## RECORDED DATA
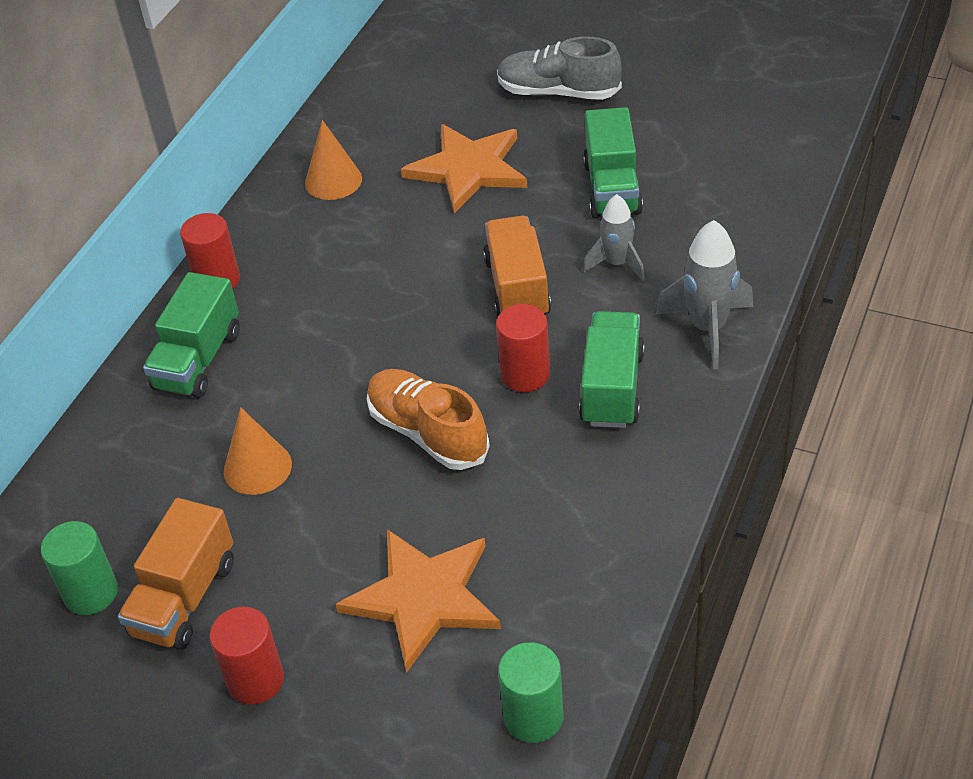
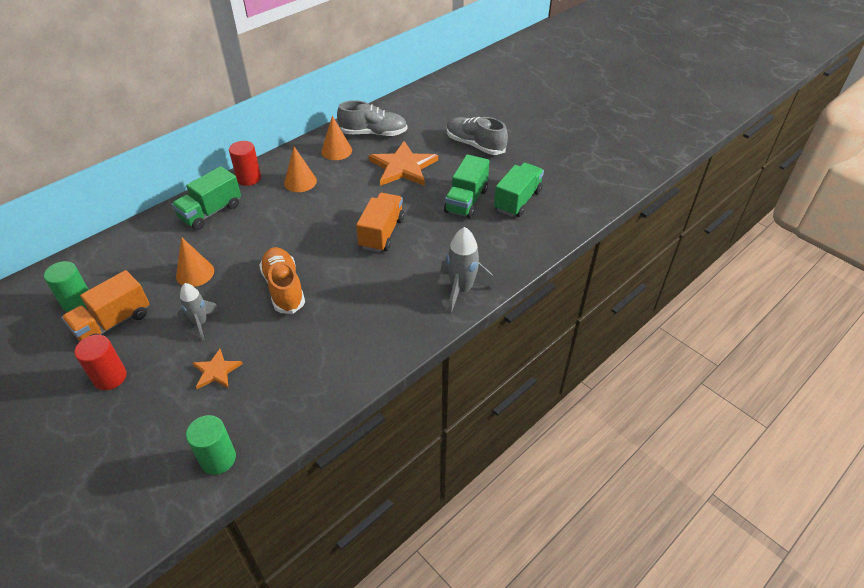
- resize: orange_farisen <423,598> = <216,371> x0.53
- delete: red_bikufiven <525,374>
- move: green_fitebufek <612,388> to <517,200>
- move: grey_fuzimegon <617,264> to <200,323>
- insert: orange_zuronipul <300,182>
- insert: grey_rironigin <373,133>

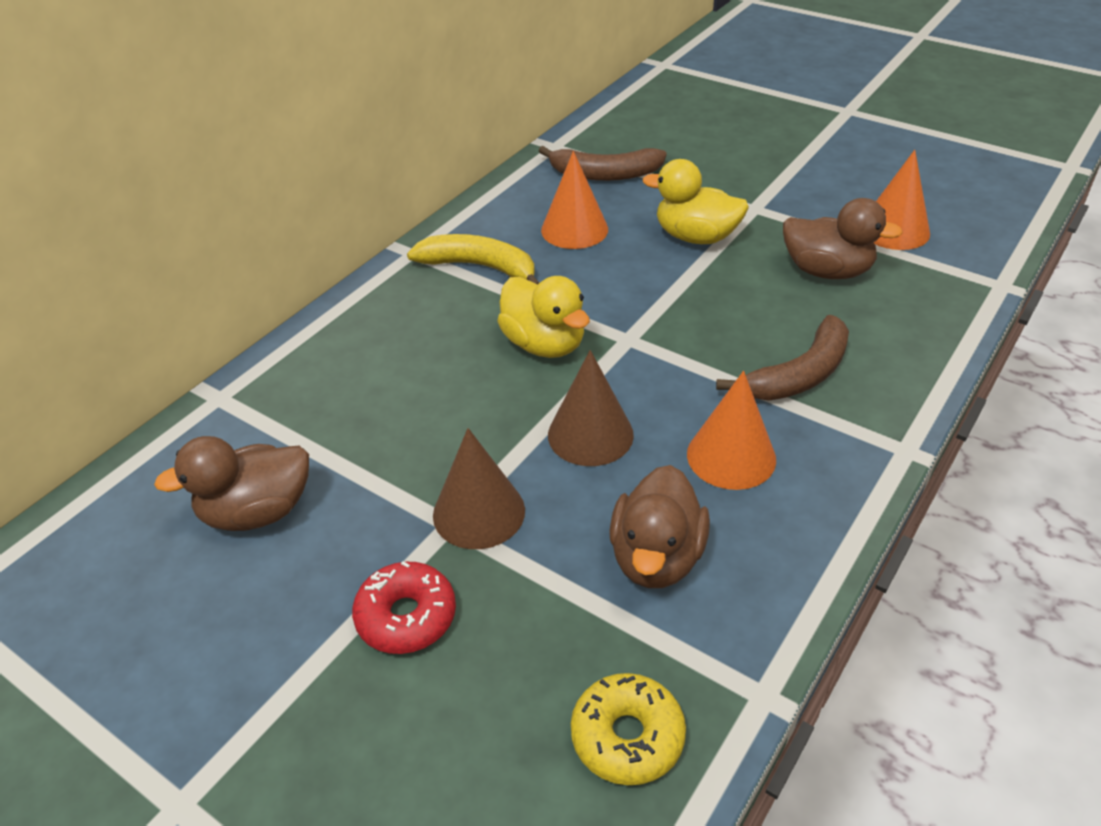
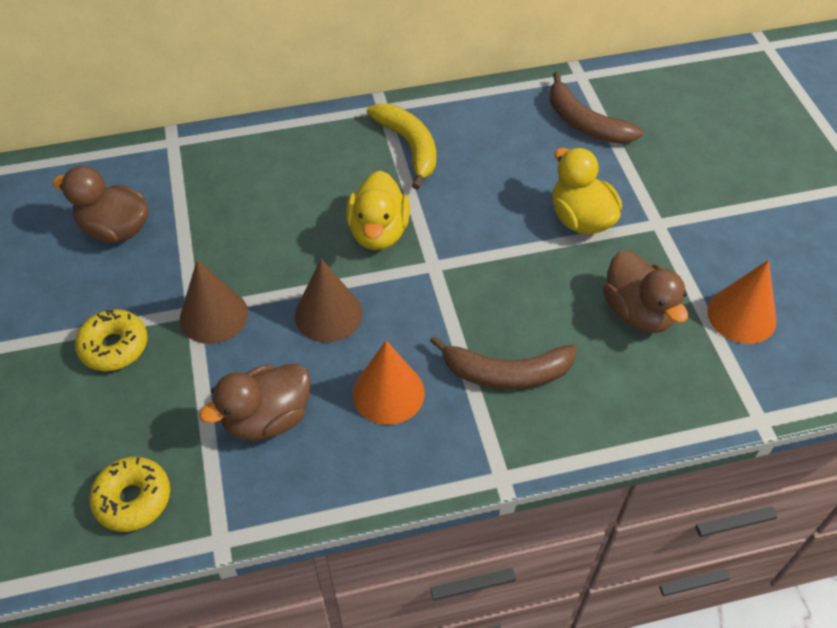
- recolor: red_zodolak <406,616> to yellow_zodolak <114,346>
- delete: orange_zuronipul <574,229>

## TASK PROMPT
Word for word, copy all the entries above, but with no pictures.

## THE COMPLETED TASK
- resize: orange_farisen <423,598> = <216,371> x0.53
- delete: red_bikufiven <525,374>
- move: green_fitebufek <612,388> to <517,200>
- move: grey_fuzimegon <617,264> to <200,323>
- insert: orange_zuronipul <300,182>
- insert: grey_rironigin <373,133>

- recolor: red_zodolak <406,616> to yellow_zodolak <114,346>
- delete: orange_zuronipul <574,229>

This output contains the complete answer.